The answer must be the data, repeated exactly.

═══ DATA SHOWN ═══

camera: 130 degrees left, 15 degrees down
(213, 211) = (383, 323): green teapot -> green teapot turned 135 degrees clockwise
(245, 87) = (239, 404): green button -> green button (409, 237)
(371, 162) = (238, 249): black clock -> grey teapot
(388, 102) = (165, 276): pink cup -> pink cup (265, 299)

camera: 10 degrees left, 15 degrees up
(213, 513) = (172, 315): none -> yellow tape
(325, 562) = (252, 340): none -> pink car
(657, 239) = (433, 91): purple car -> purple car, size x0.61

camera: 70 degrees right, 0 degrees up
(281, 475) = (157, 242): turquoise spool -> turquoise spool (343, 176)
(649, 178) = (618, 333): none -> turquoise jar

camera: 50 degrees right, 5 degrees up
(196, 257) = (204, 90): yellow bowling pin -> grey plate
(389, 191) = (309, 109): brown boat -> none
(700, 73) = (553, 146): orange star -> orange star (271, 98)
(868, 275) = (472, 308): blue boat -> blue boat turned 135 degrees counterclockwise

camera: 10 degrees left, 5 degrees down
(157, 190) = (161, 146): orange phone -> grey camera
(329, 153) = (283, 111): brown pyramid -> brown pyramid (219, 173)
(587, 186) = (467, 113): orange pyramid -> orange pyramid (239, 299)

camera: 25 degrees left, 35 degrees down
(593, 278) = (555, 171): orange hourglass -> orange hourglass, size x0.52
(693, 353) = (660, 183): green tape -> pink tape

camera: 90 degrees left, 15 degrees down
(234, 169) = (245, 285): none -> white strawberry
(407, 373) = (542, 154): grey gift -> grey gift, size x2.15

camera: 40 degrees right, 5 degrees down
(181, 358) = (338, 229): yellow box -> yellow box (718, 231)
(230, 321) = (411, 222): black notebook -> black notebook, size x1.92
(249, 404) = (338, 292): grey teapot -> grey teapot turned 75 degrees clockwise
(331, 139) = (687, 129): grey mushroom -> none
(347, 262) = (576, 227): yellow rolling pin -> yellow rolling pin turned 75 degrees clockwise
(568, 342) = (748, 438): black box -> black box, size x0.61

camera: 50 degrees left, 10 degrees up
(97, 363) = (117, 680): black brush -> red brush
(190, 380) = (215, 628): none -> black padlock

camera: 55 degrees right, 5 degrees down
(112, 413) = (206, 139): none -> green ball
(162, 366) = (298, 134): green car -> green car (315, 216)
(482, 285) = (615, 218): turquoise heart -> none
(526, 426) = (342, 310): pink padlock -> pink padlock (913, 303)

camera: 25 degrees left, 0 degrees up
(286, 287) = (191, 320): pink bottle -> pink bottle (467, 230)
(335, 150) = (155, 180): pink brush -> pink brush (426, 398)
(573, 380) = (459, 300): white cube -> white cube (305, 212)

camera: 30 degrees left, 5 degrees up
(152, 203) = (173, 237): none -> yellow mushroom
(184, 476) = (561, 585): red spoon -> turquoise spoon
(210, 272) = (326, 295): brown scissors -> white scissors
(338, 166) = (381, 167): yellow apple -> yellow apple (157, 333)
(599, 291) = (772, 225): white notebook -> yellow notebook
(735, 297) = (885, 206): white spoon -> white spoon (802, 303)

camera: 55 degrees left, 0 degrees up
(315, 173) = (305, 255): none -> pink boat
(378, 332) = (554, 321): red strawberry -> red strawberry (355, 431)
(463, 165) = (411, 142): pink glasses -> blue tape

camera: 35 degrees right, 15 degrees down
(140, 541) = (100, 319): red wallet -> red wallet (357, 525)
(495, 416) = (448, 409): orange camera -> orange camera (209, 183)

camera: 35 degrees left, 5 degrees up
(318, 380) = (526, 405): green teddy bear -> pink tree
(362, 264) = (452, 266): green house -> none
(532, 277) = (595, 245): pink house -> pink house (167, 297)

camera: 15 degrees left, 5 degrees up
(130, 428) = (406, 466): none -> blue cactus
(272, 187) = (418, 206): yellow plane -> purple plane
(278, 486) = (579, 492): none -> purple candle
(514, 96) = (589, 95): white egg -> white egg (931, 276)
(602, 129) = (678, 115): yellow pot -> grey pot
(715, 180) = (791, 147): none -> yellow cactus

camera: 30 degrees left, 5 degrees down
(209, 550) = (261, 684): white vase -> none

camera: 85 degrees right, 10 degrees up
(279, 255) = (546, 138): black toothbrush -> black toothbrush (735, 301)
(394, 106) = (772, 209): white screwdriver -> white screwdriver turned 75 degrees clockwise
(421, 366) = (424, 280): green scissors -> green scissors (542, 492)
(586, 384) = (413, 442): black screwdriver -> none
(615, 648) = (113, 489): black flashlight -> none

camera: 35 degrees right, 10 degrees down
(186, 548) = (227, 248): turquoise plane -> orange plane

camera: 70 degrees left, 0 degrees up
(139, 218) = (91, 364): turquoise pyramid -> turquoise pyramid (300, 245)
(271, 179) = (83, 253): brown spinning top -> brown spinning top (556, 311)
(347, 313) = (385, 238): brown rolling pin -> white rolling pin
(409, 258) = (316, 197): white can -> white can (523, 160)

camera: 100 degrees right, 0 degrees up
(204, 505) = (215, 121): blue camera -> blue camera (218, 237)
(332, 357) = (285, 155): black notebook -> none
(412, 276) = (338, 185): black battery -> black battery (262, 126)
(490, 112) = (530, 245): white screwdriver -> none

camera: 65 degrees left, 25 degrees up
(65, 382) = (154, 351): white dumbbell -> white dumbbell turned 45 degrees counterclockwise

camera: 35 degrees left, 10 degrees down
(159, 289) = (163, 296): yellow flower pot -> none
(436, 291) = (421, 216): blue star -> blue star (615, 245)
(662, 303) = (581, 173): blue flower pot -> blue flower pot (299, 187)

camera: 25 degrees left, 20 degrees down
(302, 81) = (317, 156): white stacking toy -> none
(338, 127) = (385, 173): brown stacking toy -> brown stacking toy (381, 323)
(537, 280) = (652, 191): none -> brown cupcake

═══

- [RESPONSE AREA]:
camera: 130 degrees left, 15 degrees down
(213, 211) = (383, 323): green teapot -> green teapot turned 135 degrees clockwise
(245, 87) = (239, 404): green button -> green button (409, 237)
(371, 162) = (238, 249): black clock -> grey teapot
(388, 102) = (165, 276): pink cup -> pink cup (265, 299)

camera: 10 degrees left, 15 degrees up
(213, 513) = (172, 315): none -> yellow tape
(325, 562) = (252, 340): none -> pink car
(657, 239) = (433, 91): purple car -> purple car, size x0.61

camera: 70 degrees right, 0 degrees up
(281, 475) = (157, 242): turquoise spool -> turquoise spool (343, 176)
(649, 178) = (618, 333): none -> turquoise jar

camera: 50 degrees right, 5 degrees up
(196, 257) = (204, 90): yellow bowling pin -> grey plate
(389, 191) = (309, 109): brown boat -> none
(700, 73) = (553, 146): orange star -> orange star (271, 98)
(868, 275) = (472, 308): blue boat -> blue boat turned 135 degrees counterclockwise

camera: 10 degrees left, 5 degrees down
(157, 190) = (161, 146): orange phone -> grey camera
(329, 153) = (283, 111): brown pyramid -> brown pyramid (219, 173)
(587, 186) = (467, 113): orange pyramid -> orange pyramid (239, 299)

camera: 25 degrees left, 35 degrees down
(593, 278) = (555, 171): orange hourglass -> orange hourglass, size x0.52
(693, 353) = (660, 183): green tape -> pink tape

camera: 90 degrees left, 15 degrees down
(234, 169) = (245, 285): none -> white strawberry
(407, 373) = (542, 154): grey gift -> grey gift, size x2.15

camera: 40 degrees right, 5 degrees down
(181, 358) = (338, 229): yellow box -> yellow box (718, 231)
(230, 321) = (411, 222): black notebook -> black notebook, size x1.92
(249, 404) = (338, 292): grey teapot -> grey teapot turned 75 degrees clockwise
(331, 139) = (687, 129): grey mushroom -> none
(347, 262) = (576, 227): yellow rolling pin -> yellow rolling pin turned 75 degrees clockwise
(568, 342) = (748, 438): black box -> black box, size x0.61

camera: 50 degrees left, 10 degrees up
(97, 363) = (117, 680): black brush -> red brush
(190, 380) = (215, 628): none -> black padlock

camera: 55 degrees right, 5 degrees down
(112, 413) = (206, 139): none -> green ball
(162, 366) = (298, 134): green car -> green car (315, 216)
(482, 285) = (615, 218): turquoise heart -> none
(526, 426) = (342, 310): pink padlock -> pink padlock (913, 303)

camera: 25 degrees left, 0 degrees up
(286, 287) = (191, 320): pink bottle -> pink bottle (467, 230)
(335, 150) = (155, 180): pink brush -> pink brush (426, 398)
(573, 380) = (459, 300): white cube -> white cube (305, 212)

camera: 30 degrees left, 5 degrees up
(152, 203) = (173, 237): none -> yellow mushroom
(184, 476) = (561, 585): red spoon -> turquoise spoon
(210, 272) = (326, 295): brown scissors -> white scissors
(338, 166) = (381, 167): yellow apple -> yellow apple (157, 333)
(599, 291) = (772, 225): white notebook -> yellow notebook
(735, 297) = (885, 206): white spoon -> white spoon (802, 303)

camera: 55 degrees left, 0 degrees up
(315, 173) = (305, 255): none -> pink boat
(378, 332) = (554, 321): red strawberry -> red strawberry (355, 431)
(463, 165) = (411, 142): pink glasses -> blue tape

camera: 35 degrees right, 15 degrees down
(140, 541) = (100, 319): red wallet -> red wallet (357, 525)
(495, 416) = (448, 409): orange camera -> orange camera (209, 183)

camera: 35 degrees left, 5 degrees up
(318, 380) = (526, 405): green teddy bear -> pink tree
(362, 264) = (452, 266): green house -> none
(532, 277) = (595, 245): pink house -> pink house (167, 297)

camera: 15 degrees left, 5 degrees up
(130, 428) = (406, 466): none -> blue cactus
(272, 187) = (418, 206): yellow plane -> purple plane
(278, 486) = (579, 492): none -> purple candle
(514, 96) = (589, 95): white egg -> white egg (931, 276)
(602, 129) = (678, 115): yellow pot -> grey pot
(715, 180) = (791, 147): none -> yellow cactus

camera: 30 degrees left, 5 degrees down
(209, 550) = (261, 684): white vase -> none

camera: 85 degrees right, 10 degrees up
(279, 255) = (546, 138): black toothbrush -> black toothbrush (735, 301)
(394, 106) = (772, 209): white screwdriver -> white screwdriver turned 75 degrees clockwise
(421, 366) = (424, 280): green scissors -> green scissors (542, 492)
(586, 384) = (413, 442): black screwdriver -> none
(615, 648) = (113, 489): black flashlight -> none

camera: 35 degrees right, 10 degrees down
(186, 548) = (227, 248): turquoise plane -> orange plane

camera: 70 degrees left, 0 degrees up
(139, 218) = (91, 364): turquoise pyramid -> turquoise pyramid (300, 245)
(271, 179) = (83, 253): brown spinning top -> brown spinning top (556, 311)
(347, 313) = (385, 238): brown rolling pin -> white rolling pin
(409, 258) = (316, 197): white can -> white can (523, 160)

camera: 100 degrees right, 0 degrees up
(204, 505) = (215, 121): blue camera -> blue camera (218, 237)
(332, 357) = (285, 155): black notebook -> none
(412, 276) = (338, 185): black battery -> black battery (262, 126)
(490, 112) = (530, 245): white screwdriver -> none

camera: 65 degrees left, 25 degrees up
(65, 382) = (154, 351): white dumbbell -> white dumbbell turned 45 degrees counterclockwise

camera: 35 degrees left, 10 degrees down
(159, 289) = (163, 296): yellow flower pot -> none
(436, 291) = (421, 216): blue star -> blue star (615, 245)
(662, 303) = (581, 173): blue flower pot -> blue flower pot (299, 187)

camera: 25 degrees left, 20 degrees down
(302, 81) = (317, 156): white stacking toy -> none
(338, 127) = (385, 173): brown stacking toy -> brown stacking toy (381, 323)
(537, 280) = (652, 191): none -> brown cupcake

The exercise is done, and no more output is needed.